■ **PROBLEM DESCRIPTION**
Copying task for the records below: reproduce each one exactly and drop the pictures.
- - - -
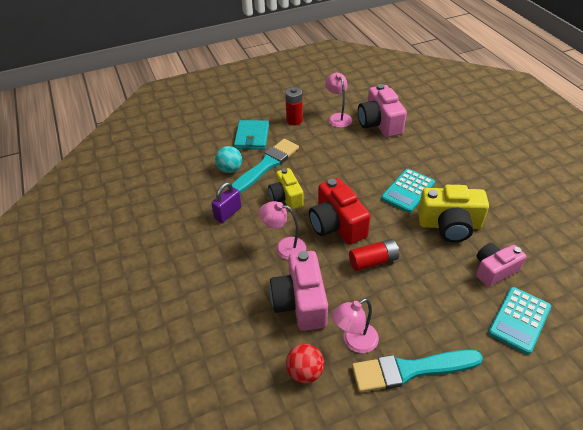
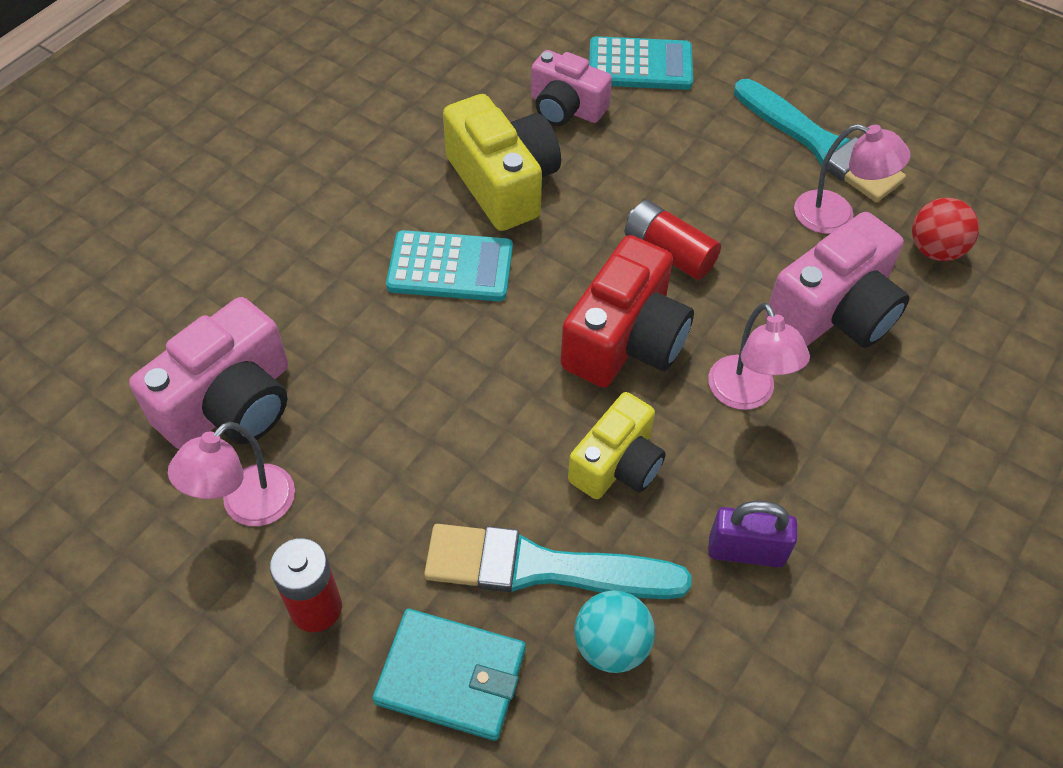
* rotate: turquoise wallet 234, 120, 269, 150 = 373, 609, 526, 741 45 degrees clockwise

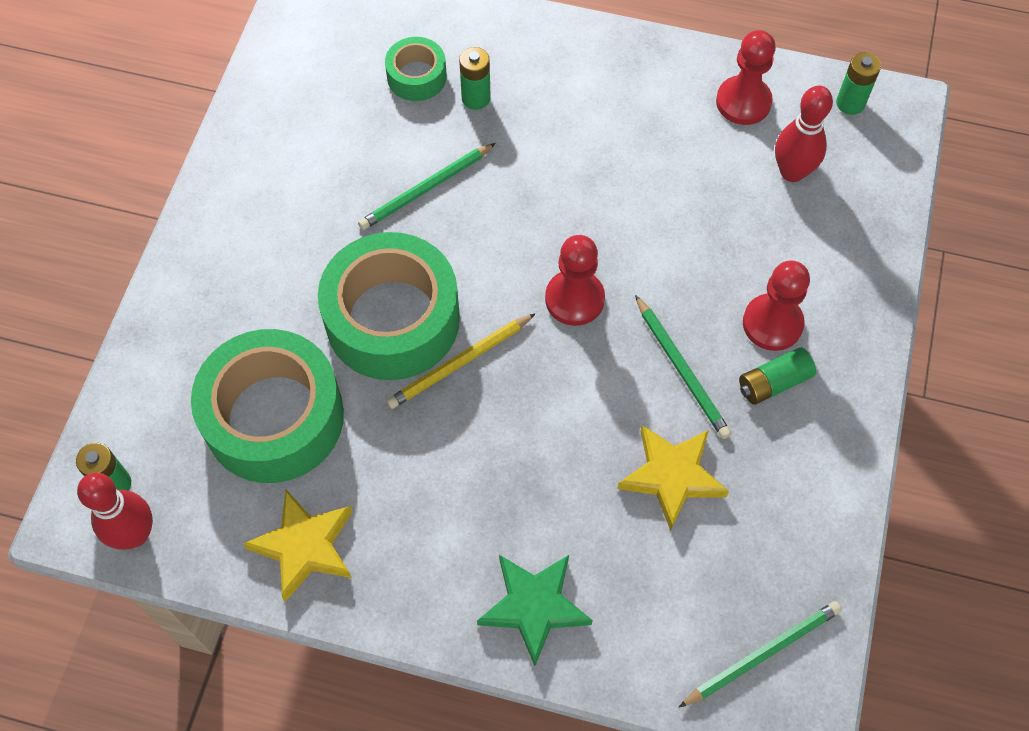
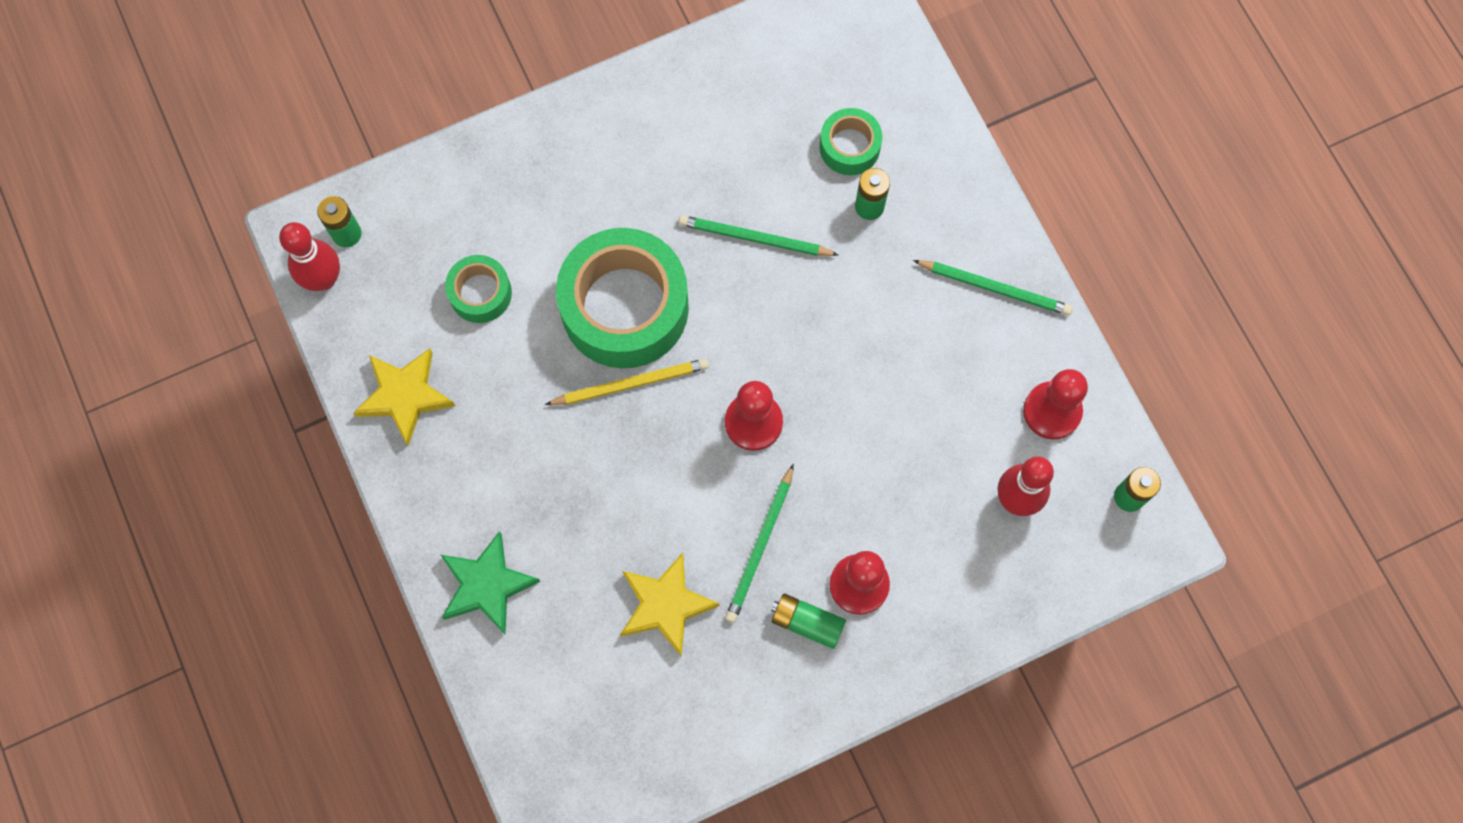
* resize: green roll of tape 191, 329, 344, 483 = 445, 255, 512, 323 x0.49
* rotate: yellow pencil 386, 313, 536, 409 = 545, 358, 709, 405 150 degrees clockwise
* move: green pencil 678, 601, 842, 708 to 913, 260, 1072, 316

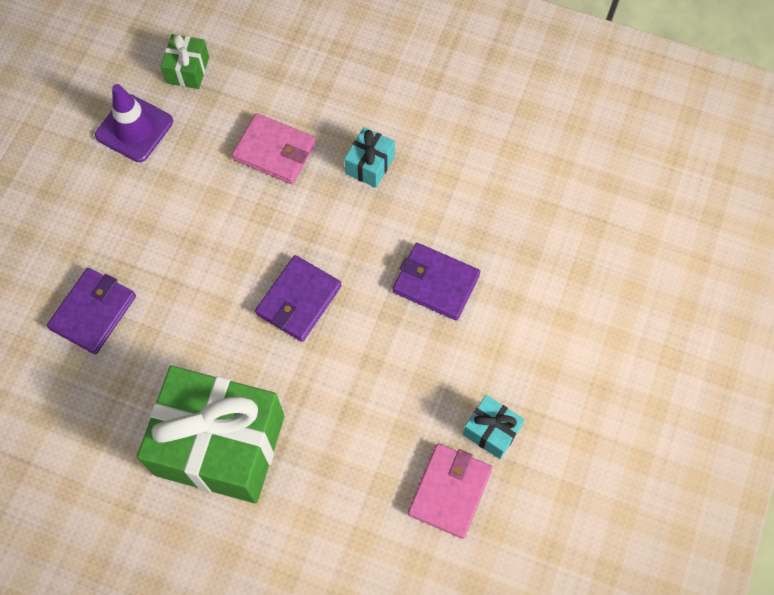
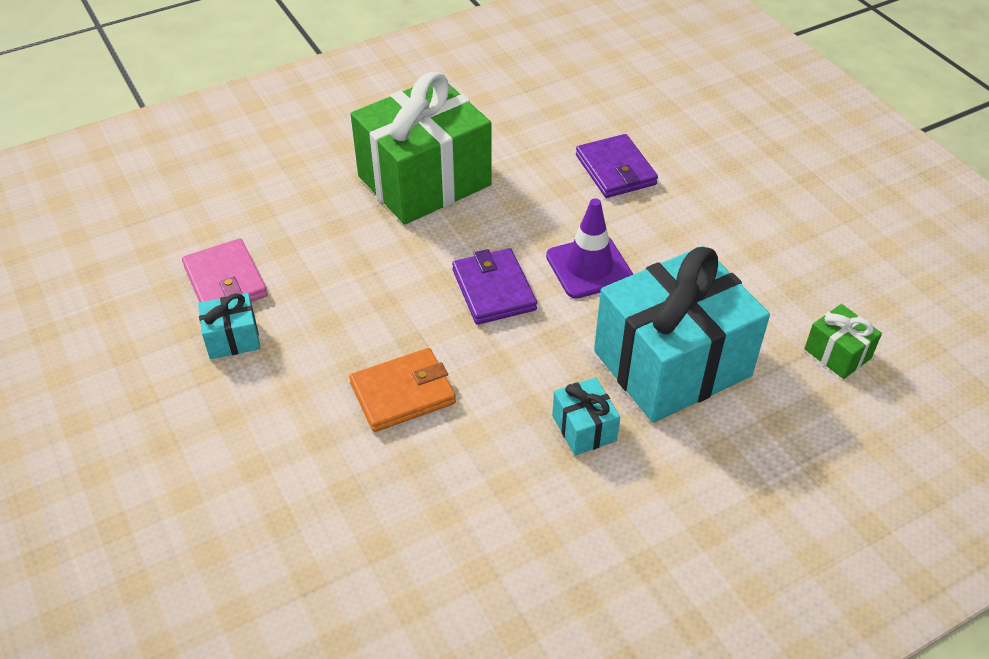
* move: royal purple traffic cone 95, 84, 173, 162 to 546, 198, 633, 299
* replace: rose-pink wallet 232, 113, 316, 184 to turquoise wrapped gift 594, 246, 770, 423
* recolor: royal purple wallet 393, 243, 480, 321 to orange-coloured wallet 349, 348, 456, 432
- - - -
■ **ANSWER BOX**
* rotate: turquoise wallet 234, 120, 269, 150 = 373, 609, 526, 741 45 degrees clockwise

* resize: green roll of tape 191, 329, 344, 483 = 445, 255, 512, 323 x0.49
* rotate: yellow pencil 386, 313, 536, 409 = 545, 358, 709, 405 150 degrees clockwise
* move: green pencil 678, 601, 842, 708 to 913, 260, 1072, 316

* move: royal purple traffic cone 95, 84, 173, 162 to 546, 198, 633, 299
* replace: rose-pink wallet 232, 113, 316, 184 to turquoise wrapped gift 594, 246, 770, 423
* recolor: royal purple wallet 393, 243, 480, 321 to orange-coloured wallet 349, 348, 456, 432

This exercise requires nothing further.